● TASK PROMPT
Only the lines from the one containing "LIGHT1: KY-018 -> LM393" through the end of the entries should be returned, exactly as they are, with the pictures omitted.

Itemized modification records
★ ★ ★ ★ ★
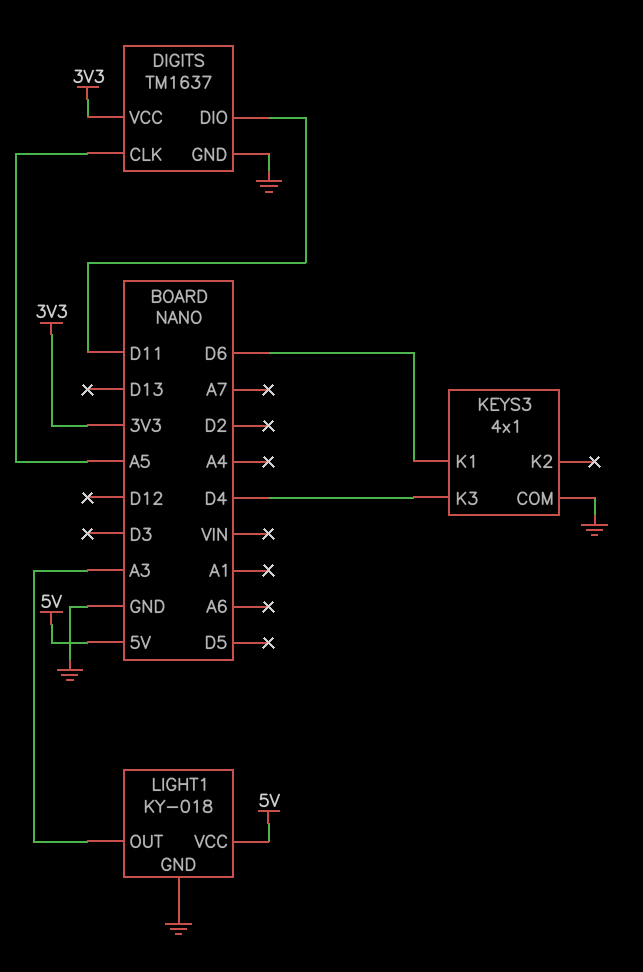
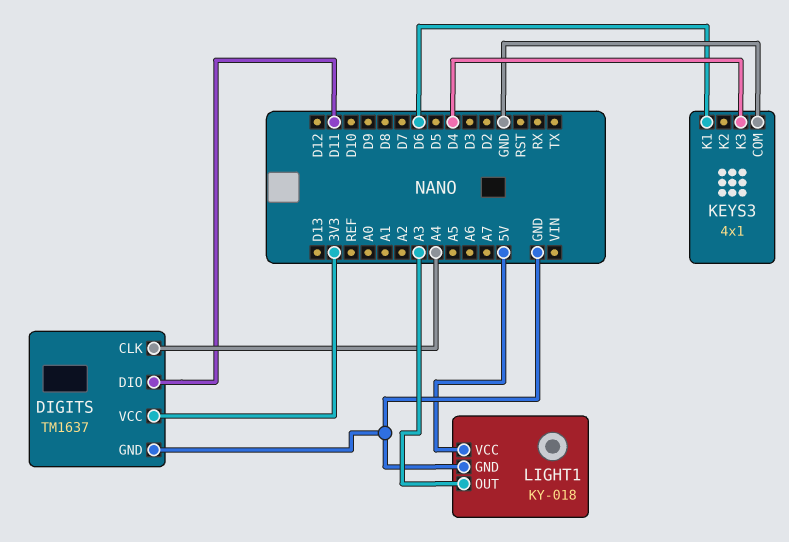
DIGITS pin CLK: A5 -> A4

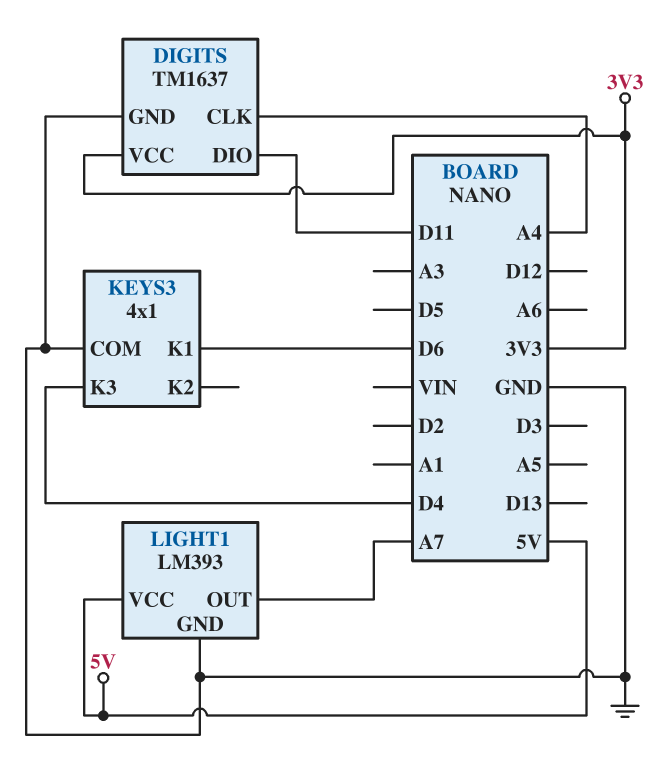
LIGHT1: KY-018 -> LM393
LIGHT1 pin OUT: A3 -> A7

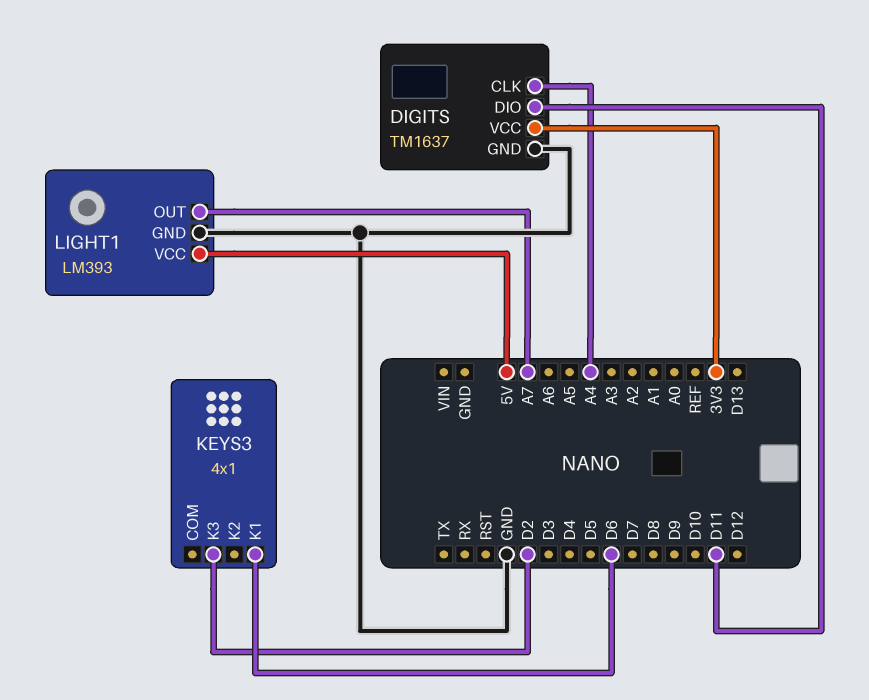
KEYS3 pin COM: GND -> none
KEYS3 pin K3: D4 -> D2

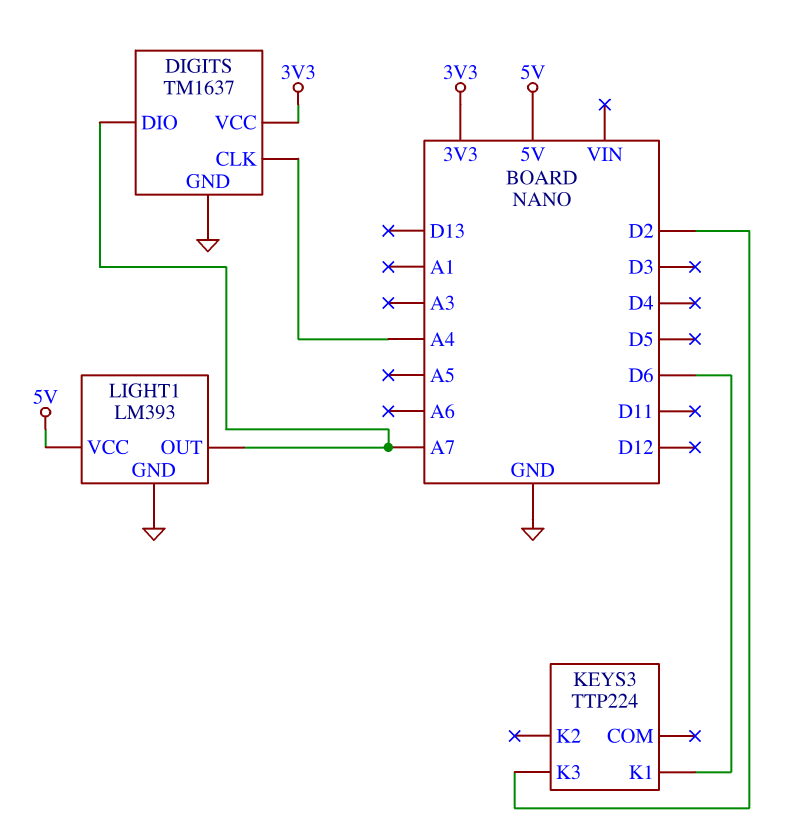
DIGITS pin DIO: D11 -> A7
KEYS3: 4x1 -> TTP224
★ ★ ★ ★ ★
● REPLY TO THE EXERCISE
LIGHT1: KY-018 -> LM393
LIGHT1 pin OUT: A3 -> A7

KEYS3 pin COM: GND -> none
KEYS3 pin K3: D4 -> D2

DIGITS pin DIO: D11 -> A7
KEYS3: 4x1 -> TTP224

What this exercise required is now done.